### PROVIDED DATA
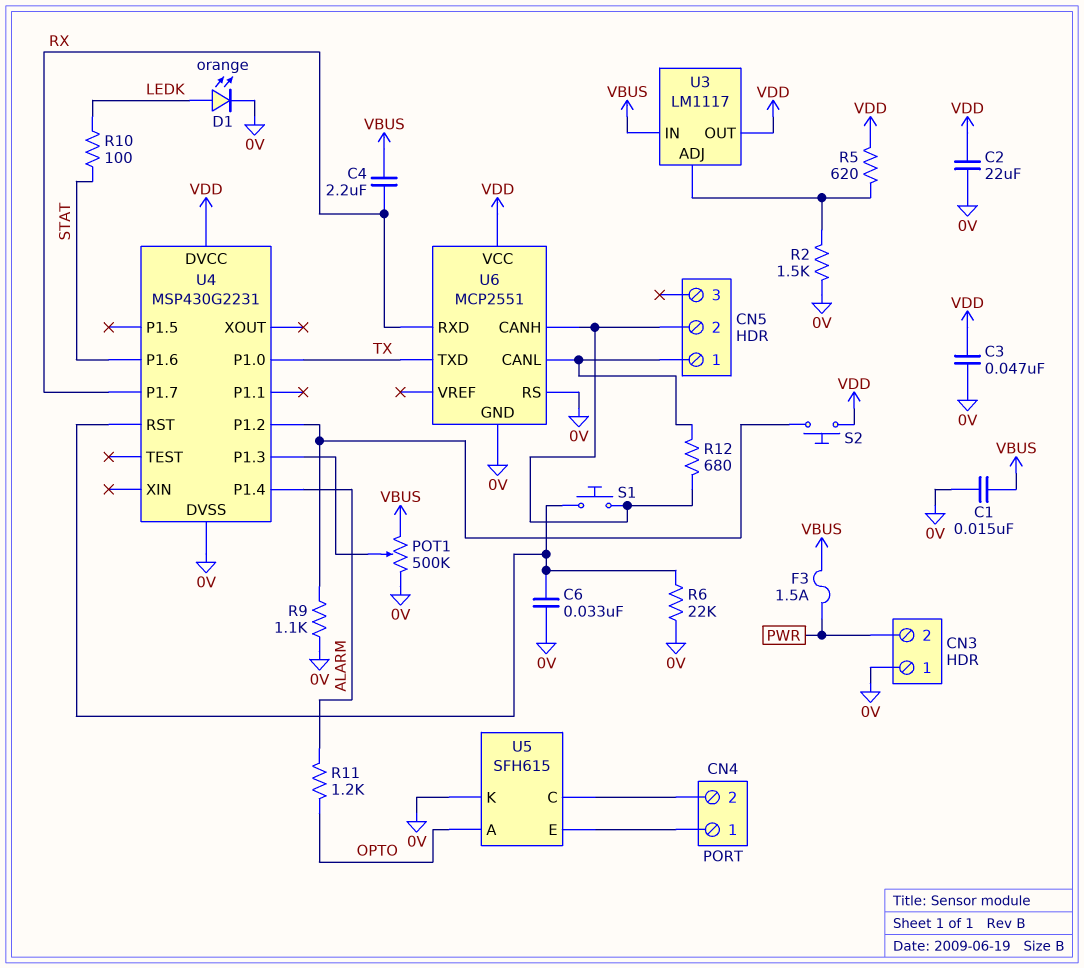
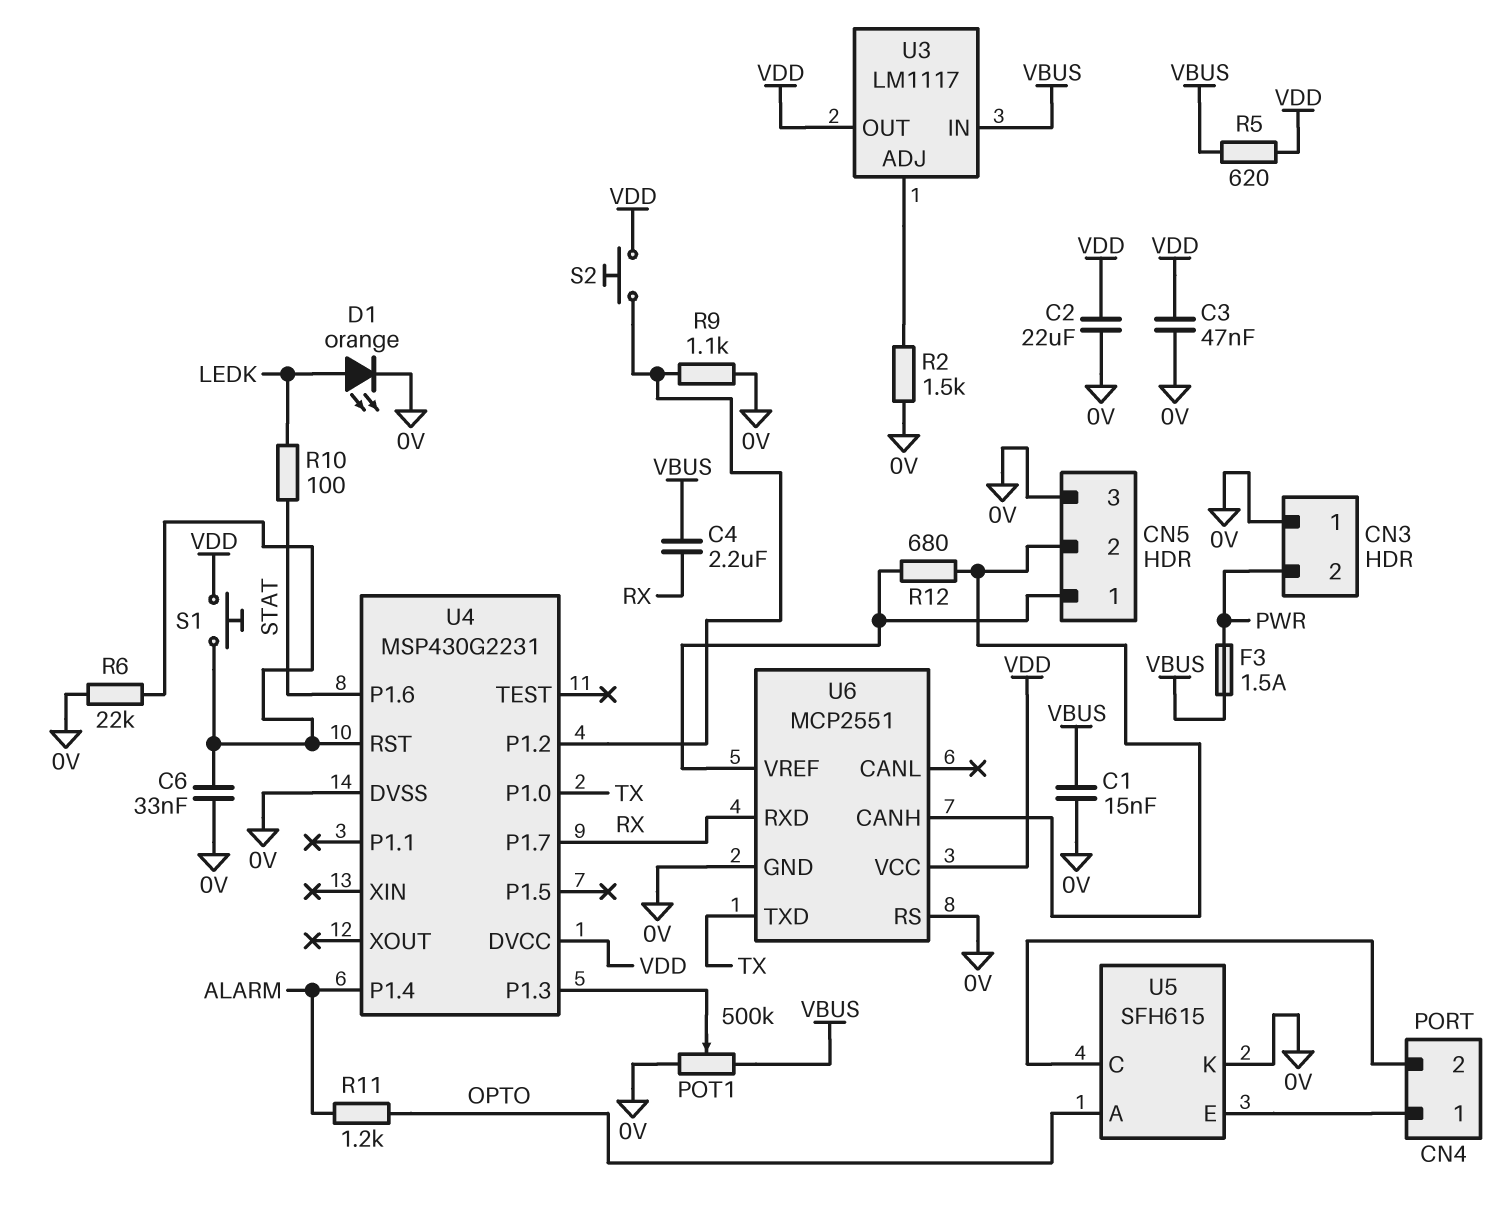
CN5 pin 3: none -> 0V
R5: 620 (U3/ADJ, VDD) -> 620 (VBUS, VDD)
S1: button (CN5/2, U4/RST) -> button (U4/RST, VDD)
U6 pin CANL: CN5/1 -> none
U6 pin VREF: none -> CN5/1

### PROBLEM TO SOLVE
Within the data above, filter for lines containing the word "none" and copy each one.

### EXERCISE OUTPUT
CN5 pin 3: none -> 0V
U6 pin CANL: CN5/1 -> none
U6 pin VREF: none -> CN5/1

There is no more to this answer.